**ASSIGNMENT**
Transcribe exactly, please, the lines from the one containing "yellow pan: 5 -> 7" through the end of the records below, and leave out the pictures.

(Coordinate-based object records)
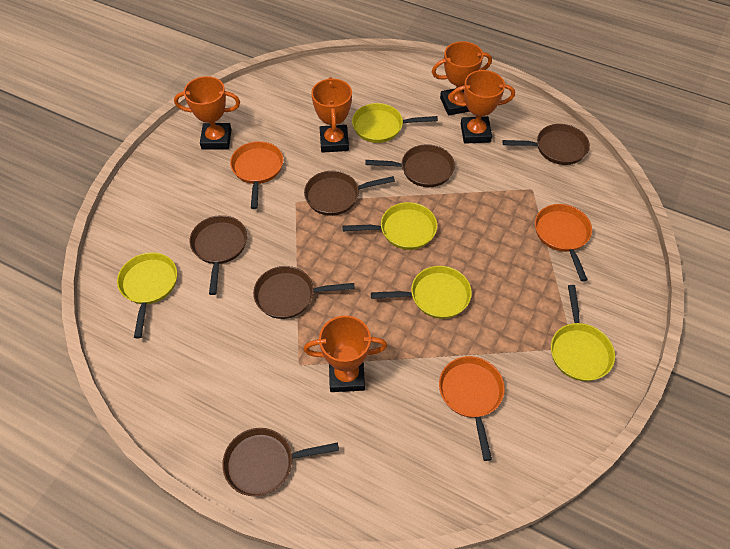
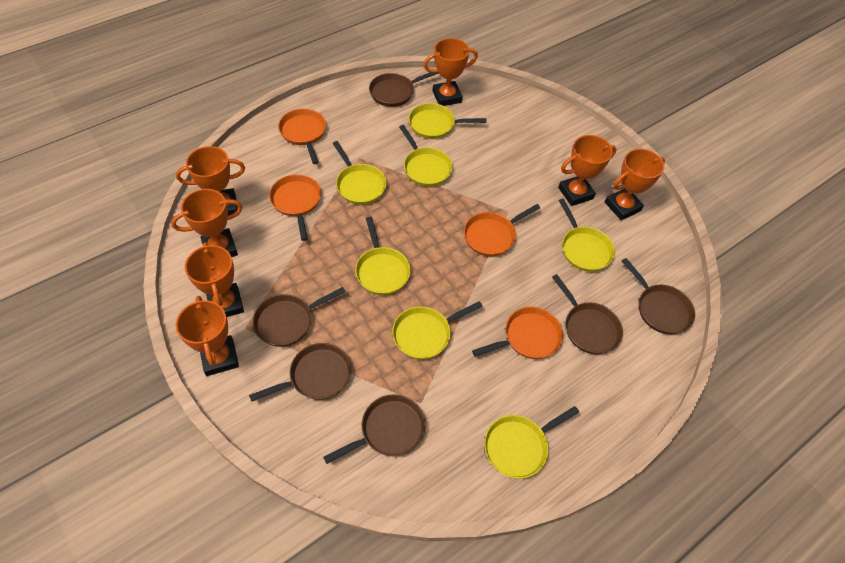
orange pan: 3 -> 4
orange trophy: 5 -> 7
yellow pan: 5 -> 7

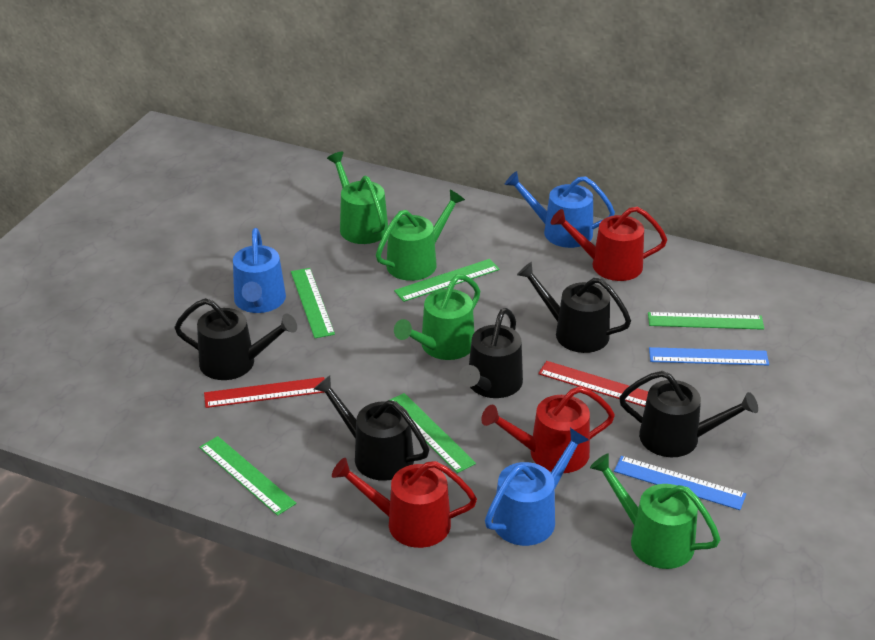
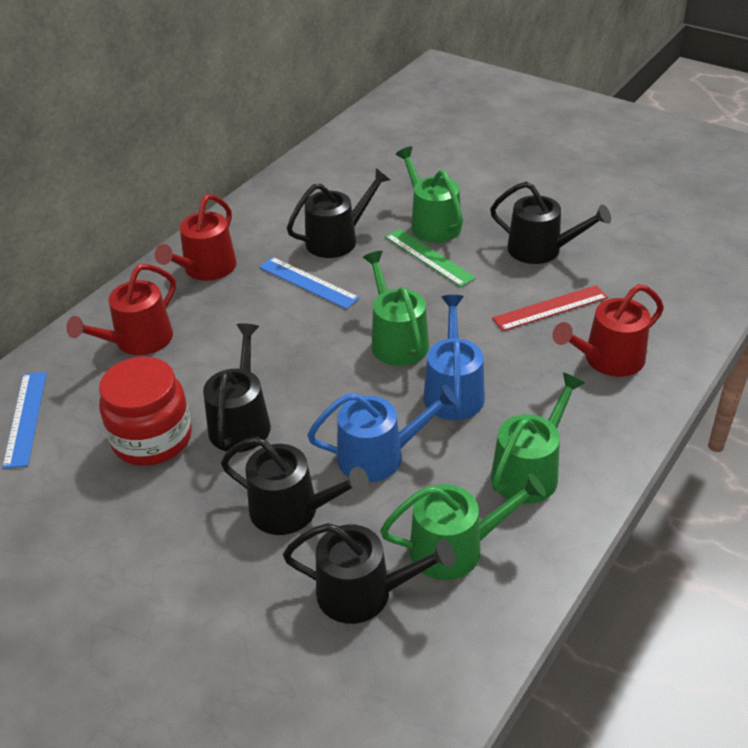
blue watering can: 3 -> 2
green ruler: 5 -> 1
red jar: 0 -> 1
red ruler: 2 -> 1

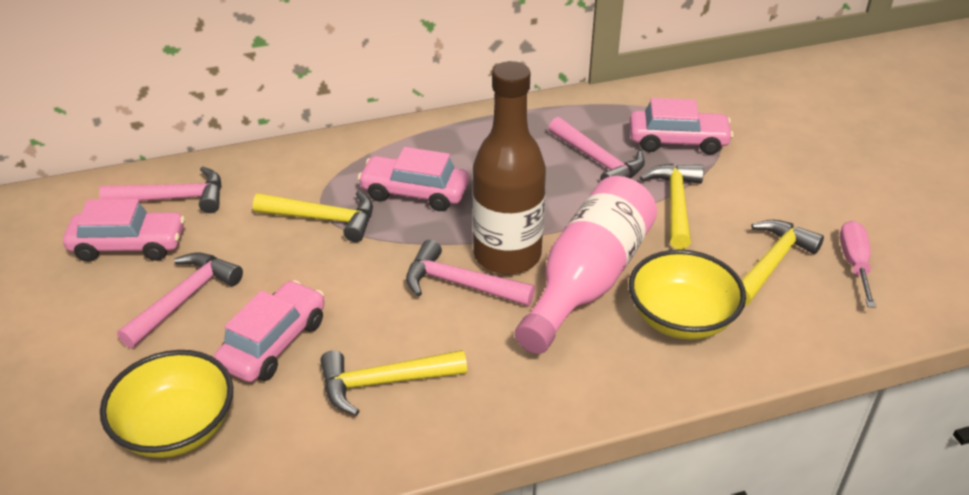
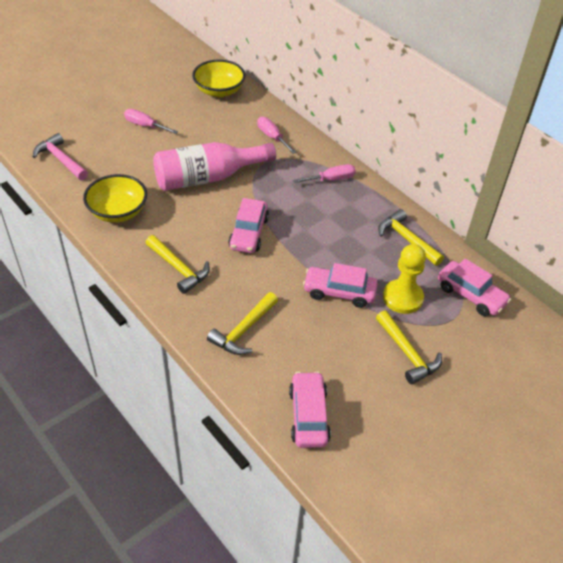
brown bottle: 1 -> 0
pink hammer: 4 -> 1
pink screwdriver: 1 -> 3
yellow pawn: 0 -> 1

**EXERCISE ANSWER**
yellow pan: 5 -> 7

blue watering can: 3 -> 2
green ruler: 5 -> 1
red jar: 0 -> 1
red ruler: 2 -> 1

brown bottle: 1 -> 0
pink hammer: 4 -> 1
pink screwdriver: 1 -> 3
yellow pawn: 0 -> 1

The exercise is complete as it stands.